TASK REQUIREMENTS – Print nothing but the lines below starting at the line that holds "[436,100,463,142] (first image)" and ending at the line that holds "[715,368,754,420]", including both, each exactly as written.

EXTRACTED RECORDS –

——

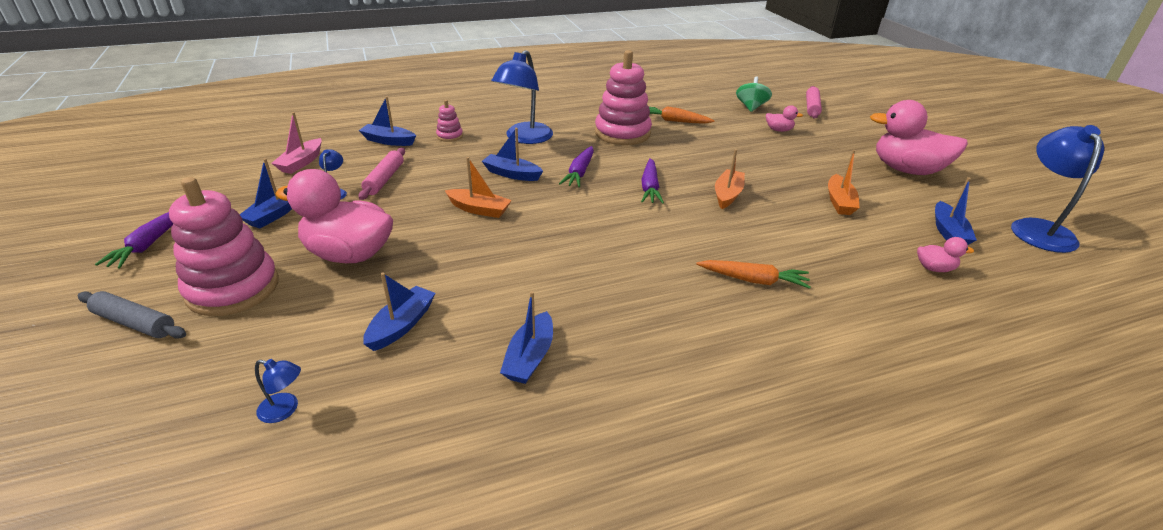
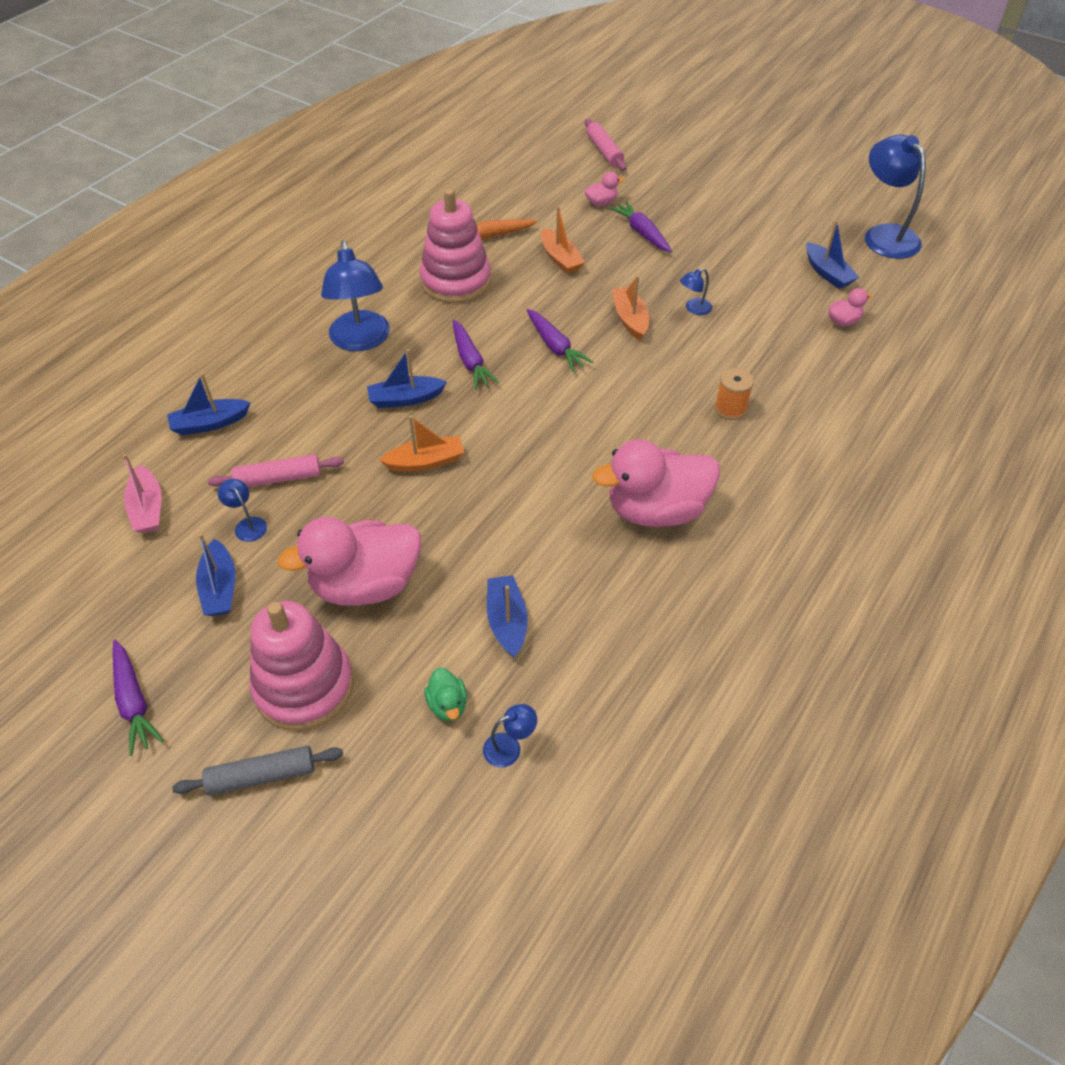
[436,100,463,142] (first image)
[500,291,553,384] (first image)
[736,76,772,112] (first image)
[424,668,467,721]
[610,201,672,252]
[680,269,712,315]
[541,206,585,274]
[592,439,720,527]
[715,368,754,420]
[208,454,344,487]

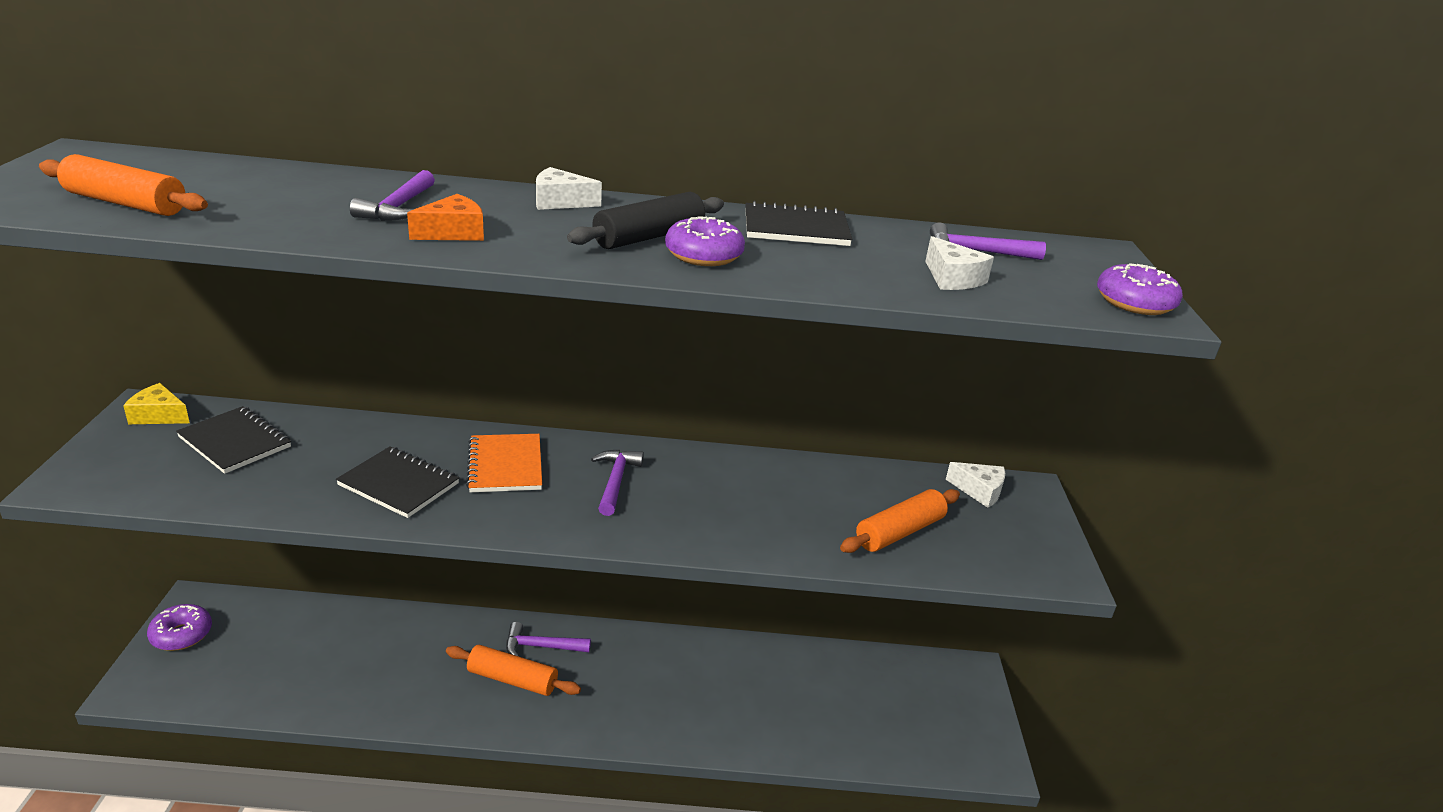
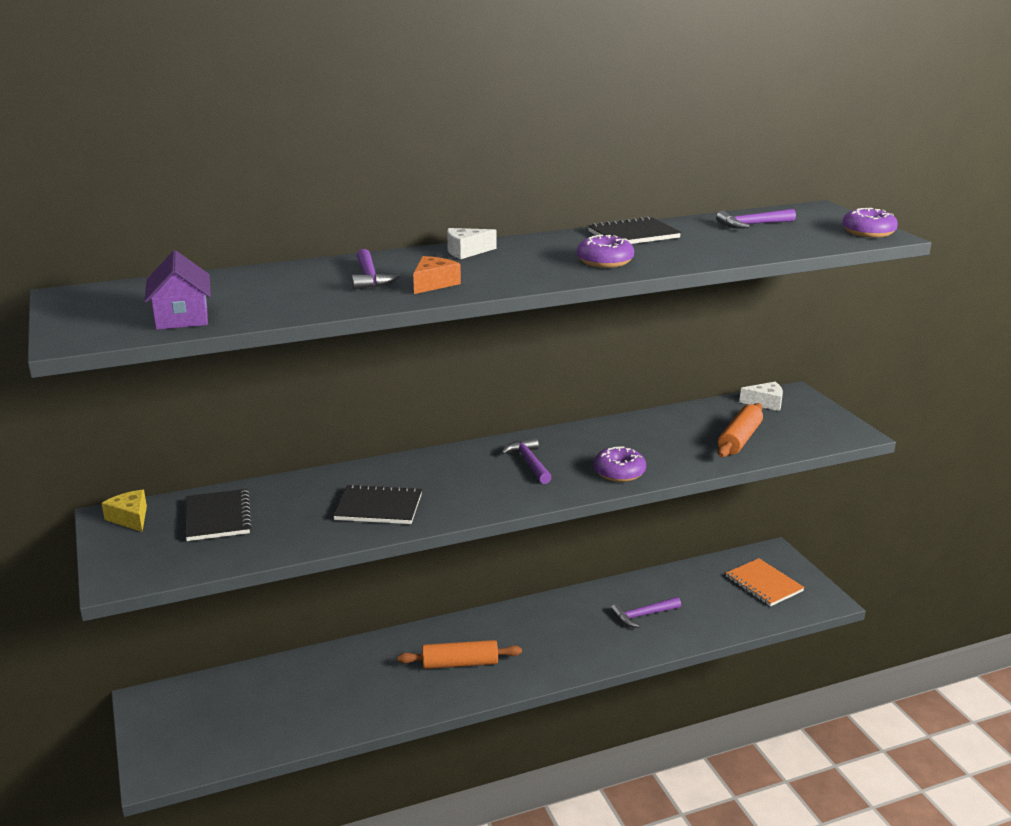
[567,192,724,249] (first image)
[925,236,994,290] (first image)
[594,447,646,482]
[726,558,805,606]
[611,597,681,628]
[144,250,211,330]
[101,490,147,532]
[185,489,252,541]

——

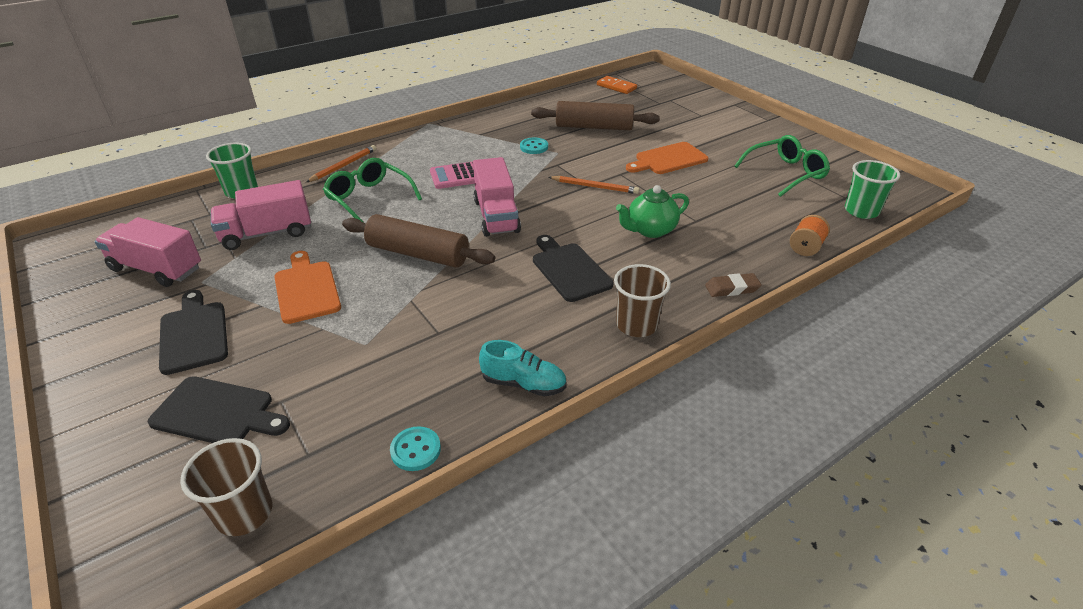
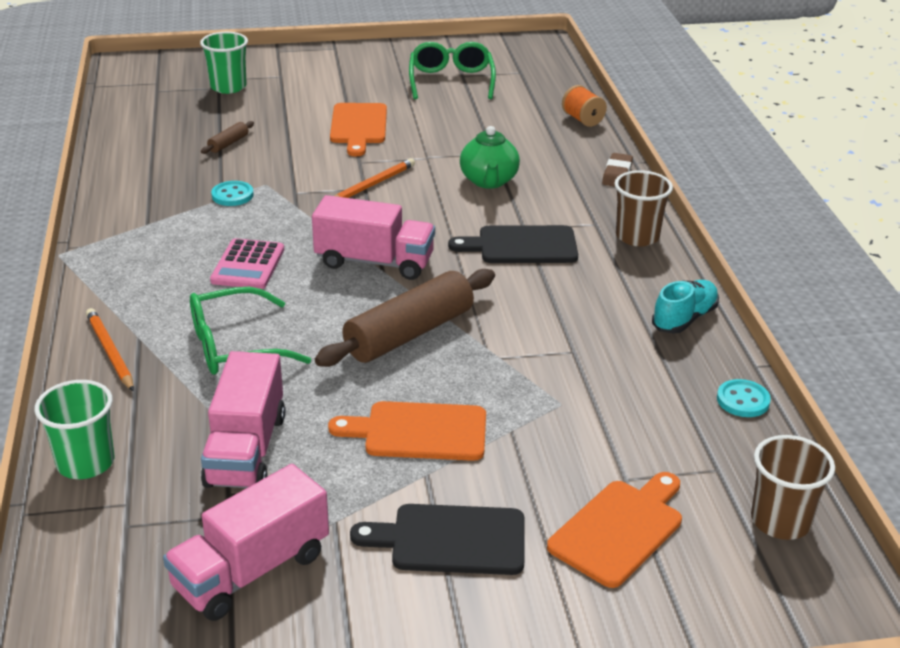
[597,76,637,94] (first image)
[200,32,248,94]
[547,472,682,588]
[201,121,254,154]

——

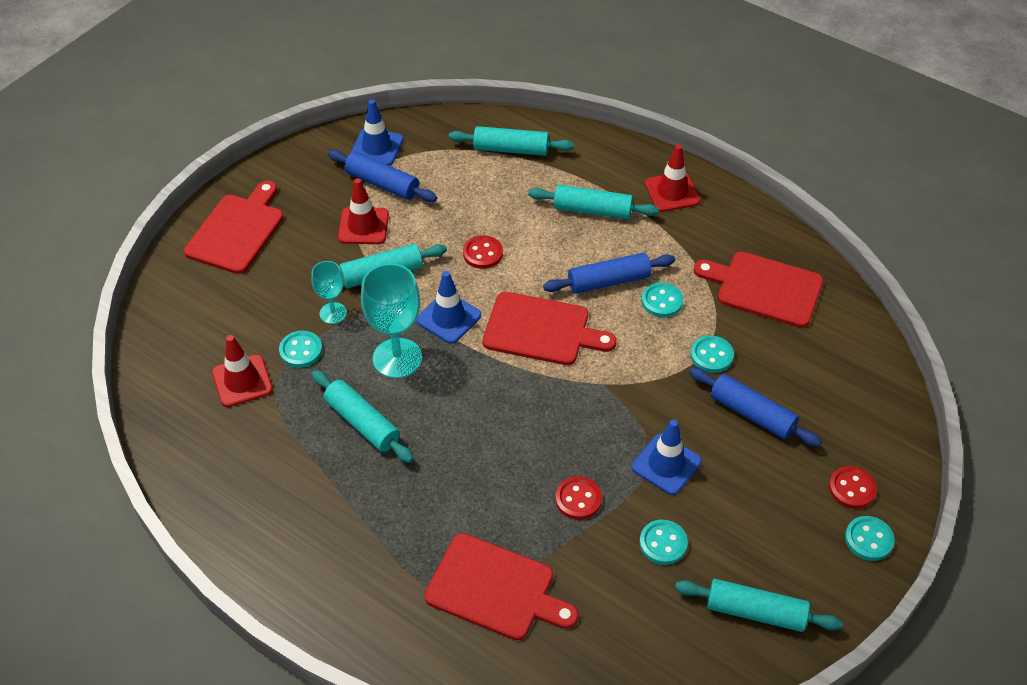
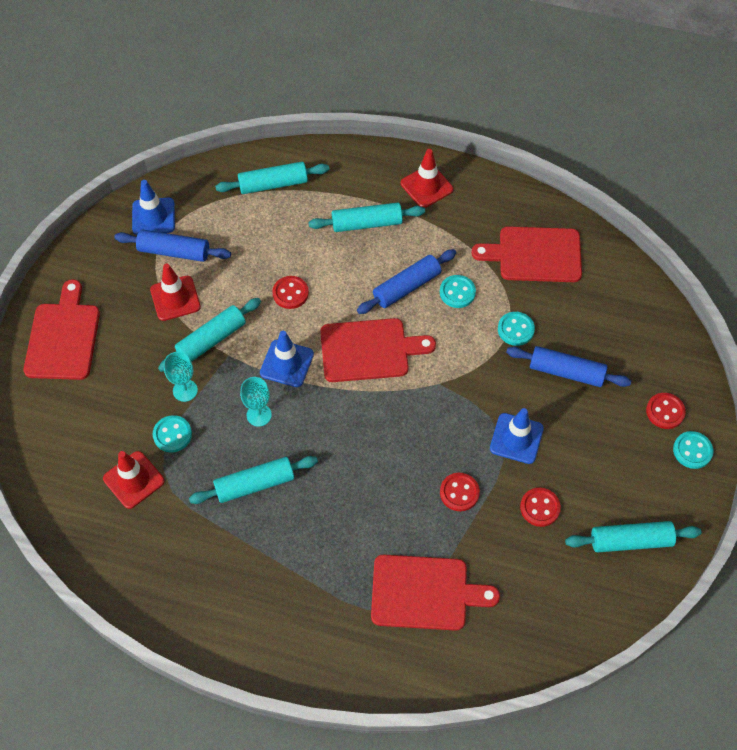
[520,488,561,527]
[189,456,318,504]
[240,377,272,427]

——

OUTPUT BELOW –
[436,100,463,142] (first image)
[500,291,553,384] (first image)
[736,76,772,112] (first image)
[424,668,467,721]
[610,201,672,252]
[680,269,712,315]
[541,206,585,274]
[592,439,720,527]
[715,368,754,420]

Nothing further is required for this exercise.